### [Problem]
Turn everything in the data from the line containing "Pere Tarrés i Claret [86, 478]" down to the line containing "Robe of martyrdom, vessel", both included, into a numbered list, leaving out any blank lines.

### [Records for the task]

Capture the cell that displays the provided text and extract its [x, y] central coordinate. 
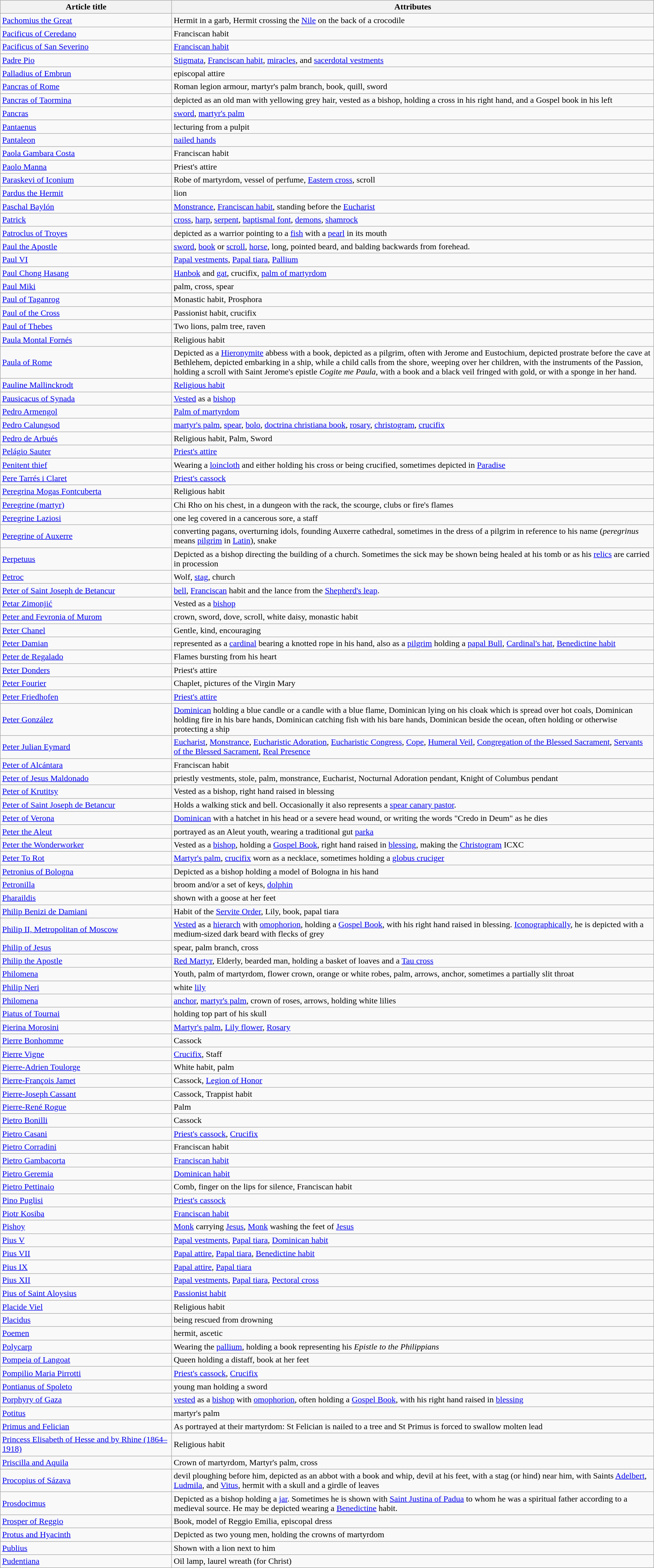
Pere Tarrés i Claret [86, 478]
Pancras of Rome [86, 87]
lecturing from a pulpit [413, 126]
Peter de Regalado [86, 656]
Flames bursting from his heart [413, 656]
Pierre-Joseph Cassant [86, 1093]
depicted as an old man with yellowing grey hair, vested as a bishop, holding a cross in his right hand, and a Gospel book in his left [413, 100]
Priscilla and Aquila [86, 1461]
Habit of the Servite Order, Lily, book, papal tiara [413, 911]
Papal vestments, Papal tiara, Dominican habit [413, 1239]
Patroclus of Troyes [86, 233]
lion [413, 193]
Peter and Fevronia of Murom [86, 616]
Martyr's palm, Lily flower, Rosary [413, 1026]
As portrayed at their martyrdom: St Felician is nailed to a tree and St Primus is forced to swallow molten lead [413, 1425]
Hermit in a garb, Hermit crossing the Nile on the back of a crocodile [413, 20]
Pius V [86, 1239]
Peter the Wonderworker [86, 844]
sword, martyr's palm [413, 113]
Patrick [86, 220]
Palladius of Embrun [86, 73]
crown, sword, dove, scroll, white daisy, monastic habit [413, 616]
Philip Neri [86, 987]
Peter of Jesus Maldonado [86, 778]
Wolf, stag, church [413, 576]
episcopal attire [413, 73]
Pino Puglisi [86, 1199]
Cassock, Legion of Honor [413, 1080]
Passionist habit, crucifix [413, 313]
Peter of Verona [86, 818]
Pierina Morosini [86, 1026]
Pelágio Sauter [86, 451]
Depicted as two young men, holding the crowns of martyrdom [413, 1533]
Monk carrying Jesus, Monk washing the feet of Jesus [413, 1226]
Robe of martyrdom, vessel of perfume, Eastern cross, scroll [413, 180]
Queen holding a distaff, book at her feet [413, 1359]
cross, harp, serpent, baptismal font, demons, shamrock [413, 220]
depicted as a warrior pointing to a fish with a pearl in its mouth [413, 233]
Cassock, Trappist habit [413, 1093]
Peter Fourier [86, 683]
Publius [86, 1547]
White habit, palm [413, 1066]
Two lions, palm tree, raven [413, 326]
Vested as a bishop, holding a Gospel Book, right hand raised in blessing, making the Christogram ICXC [413, 844]
hermit, ascetic [413, 1332]
Martyr's palm, crucifix worn as a necklace, sometimes holding a globus cruciger [413, 857]
Papal vestments, Papal tiara, Pectoral cross [413, 1279]
Crown of martyrdom, Martyr's palm, cross [413, 1461]
white lily [413, 987]
Article title [86, 7]
Book, model of Reggio Emilia, episcopal dress [413, 1520]
bell, Franciscan habit and the lance from the Shepherd's leap. [413, 590]
Pedro de Arbués [86, 438]
Peregrina Mogas Fontcuberta [86, 491]
Princess Elisabeth of Hesse and by Rhine (1864–1918) [86, 1444]
young man holding a sword [413, 1386]
Palm [413, 1106]
Peregrine (martyr) [86, 504]
being rescued from drowning [413, 1319]
Wearing the pallium, holding a book representing his Epistle to the Philippians [413, 1346]
Padre Pio [86, 60]
Peter To Rot [86, 857]
Peter of Krutitsy [86, 791]
palm, cross, spear [413, 286]
Shown with a lion next to him [413, 1547]
Pancras [86, 113]
Roman legion armour, martyr's palm branch, book, quill, sword [413, 87]
martyr's palm, spear, bolo, doctrina christiana book, rosary, christogram, crucifix [413, 425]
Gentle, kind, encouraging [413, 630]
Peregrine Laziosi [86, 518]
Pontianus of Spoleto [86, 1386]
Philip II, Metropolitan of Moscow [86, 929]
Palm of martyrdom [413, 412]
vested as a bishop with omophorion, often holding a Gospel Book, with his right hand raised in blessing [413, 1399]
Placide Viel [86, 1306]
Peter González [86, 719]
Paul of Taganrog [86, 299]
portrayed as an Aleut youth, wearing a traditional gut parka [413, 831]
sword, book or scroll, horse, long, pointed beard, and balding backwards from forehead. [413, 246]
Pierre-Adrien Toulorge [86, 1066]
Petronius of Bologna [86, 871]
Paul Miki [86, 286]
Paul VI [86, 260]
Pietro Geremia [86, 1173]
Oil lamp, laurel wreath (for Christ) [413, 1560]
martyr's palm [413, 1412]
Pacificus of Ceredano [86, 34]
Paul of Thebes [86, 326]
Petroc [86, 576]
Holds a walking stick and bell. Occasionally it also represents a spear canary pastor. [413, 804]
Attributes [413, 7]
Dominican habit [413, 1173]
represented as a cardinal bearing a knotted rope in his hand, also as a pilgrim holding a papal Bull, Cardinal's hat, Benedictine habit [413, 643]
Paschal Baylón [86, 206]
Pierre-François Jamet [86, 1080]
one leg covered in a cancerous sore, a staff [413, 518]
Pacificus of San Severino [86, 47]
Chi Rho on his chest, in a dungeon with the rack, the scourge, clubs or fire's flames [413, 504]
Peter Damian [86, 643]
Pius XII [86, 1279]
Peter Chanel [86, 630]
Potitus [86, 1412]
Petar Zimonjić [86, 603]
Paula Montal Fornés [86, 339]
nailed hands [413, 140]
Piotr Kosiba [86, 1213]
Procopius of Sázava [86, 1479]
Peter Donders [86, 670]
Paraskevi of Iconium [86, 180]
Poemen [86, 1332]
Paul of the Cross [86, 313]
anchor, martyr's palm, crown of roses, arrows, holding white lilies [413, 1000]
Pius IX [86, 1266]
spear, palm branch, cross [413, 947]
Monastic habit, Prosphora [413, 299]
Pietro Pettinaio [86, 1186]
Placidus [86, 1319]
Penitent thief [86, 465]
holding top part of his skull [413, 1013]
Youth, palm of martyrdom, flower crown, orange or white robes, palm, arrows, anchor, sometimes a partially slit throat [413, 973]
Pietro Gambacorta [86, 1160]
Paul Chong Hasang [86, 273]
broom and/or a set of keys, dolphin [413, 884]
Pedro Armengol [86, 412]
Hanbok and gat, crucifix, palm of martyrdom [413, 273]
Paolo Manna [86, 167]
Crucifix, Staff [413, 1053]
Petronilla [86, 884]
Pietro Bonilli [86, 1120]
Peter the Aleut [86, 831]
Passionist habit [413, 1292]
Pantaleon [86, 140]
Chaplet, pictures of the Virgin Mary [413, 683]
Paula of Rome [86, 362]
Paola Gambara Costa [86, 153]
Pausicacus of Synada [86, 398]
Protus and Hyacinth [86, 1533]
Peregrine of Auxerre [86, 536]
Pedro Calungsod [86, 425]
Religious habit, Palm, Sword [413, 438]
Perpetuus [86, 558]
Porphyry of Gaza [86, 1399]
Pius of Saint Aloysius [86, 1292]
Depicted as a bishop holding a model of Bologna in his hand [413, 871]
Prosdocimus [86, 1502]
priestly vestments, stole, palm, monstrance, Eucharist, Nocturnal Adoration pendant, Knight of Columbus pendant [413, 778]
Paul the Apostle [86, 246]
Peter of Alcántara [86, 764]
Primus and Felician [86, 1425]
Pishoy [86, 1226]
Comb, finger on the lips for silence, Franciscan habit [413, 1186]
Pierre-René Rogue [86, 1106]
Pardus the Hermit [86, 193]
Pompilio Maria Pirrotti [86, 1372]
Piatus of Tournai [86, 1013]
Peter Julian Eymard [86, 746]
Pudentiana [86, 1560]
Pantaenus [86, 126]
Papal attire, Papal tiara [413, 1266]
Papal attire, Papal tiara, Benedictine habit [413, 1252]
Pierre Vigne [86, 1053]
Monstrance, Franciscan habit, standing before the Eucharist [413, 206]
Pietro Corradini [86, 1146]
Pompeia of Langoat [86, 1359]
Pietro Casani [86, 1133]
Dominican with a hatchet in his head or a severe head wound, or writing the words "Credo in Deum" as he dies [413, 818]
Polycarp [86, 1346]
Philip Benizi de Damiani [86, 911]
Pierre Bonhomme [86, 1040]
Papal vestments, Papal tiara, Pallium [413, 260]
shown with a goose at her feet [413, 898]
Prosper of Reggio [86, 1520]
Peter Friedhofen [86, 696]
Pachomius the Great [86, 20]
Wearing a loincloth and either holding his cross or being crucified, sometimes depicted in Paradise [413, 465]
Stigmata, Franciscan habit, miracles, and sacerdotal vestments [413, 60]
Pauline Mallinckrodt [86, 385]
Red Martyr, Elderly, bearded man, holding a basket of loaves and a Tau cross [413, 960]
Philip the Apostle [86, 960]
Philip of Jesus [86, 947]
Pharaildis [86, 898]
Vested as a bishop, right hand raised in blessing [413, 791]
Pius VII [86, 1252]
Pancras of Taormina [86, 100]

### [Result for this exercise]
1. Pere Tarrés i Claret [86, 478]
2. Pancras of Rome [86, 87]
3. lecturing from a pulpit [413, 126]
4. Peter de Regalado [86, 656]
5. Flames bursting from his heart [413, 656]
6. Pierre-Joseph Cassant [86, 1093]
7. depicted as an old man with yellowing grey hair, vested as a bishop, holding a cross in his right hand, and a Gospel book in his left [413, 100]
8. Priscilla and Aquila [86, 1461]
9. Habit of the Servite Order, Lily, book, papal tiara [413, 911]
10. Papal vestments, Papal tiara, Dominican habit [413, 1239]
11. Patroclus of Troyes [86, 233]
12. lion [413, 193]
13. Peter and Fevronia of Murom [86, 616]
14. Martyr's palm, Lily flower, Rosary [413, 1026]
15. As portrayed at their martyrdom: St Felician is nailed to a tree and St Primus is forced to swallow molten lead [413, 1425]
16. Hermit in a garb, Hermit crossing the Nile on the back of a crocodile [413, 20]
17. Pius V [86, 1239]
18. Peter the Wonderworker [86, 844]
19. sword, martyr's palm [413, 113]
20. Patrick [86, 220]
21. Palladius of Embrun [86, 73]
22. crown, sword, dove, scroll, white daisy, monastic habit [413, 616]
23. Philip Neri [86, 987]
24. Peter of Jesus Maldonado [86, 778]
25. Wolf, stag, church [413, 576]
26. episcopal attire [413, 73]
27. Pino Puglisi [86, 1199]
28. Cassock, Legion of Honor [413, 1080]
29. Passionist habit, crucifix [413, 313]
30. Peter of Verona [86, 818]
31. Pierina Morosini [86, 1026]
32. Pelágio Sauter [86, 451]
33. Depicted as two young men, holding the crowns of martyrdom [413, 1533]
34. Monk carrying Jesus, Monk washing the feet of Jesus [413, 1226]
35. Robe of martyrdom, vessel of perfume, Eastern cross, scroll [413, 180]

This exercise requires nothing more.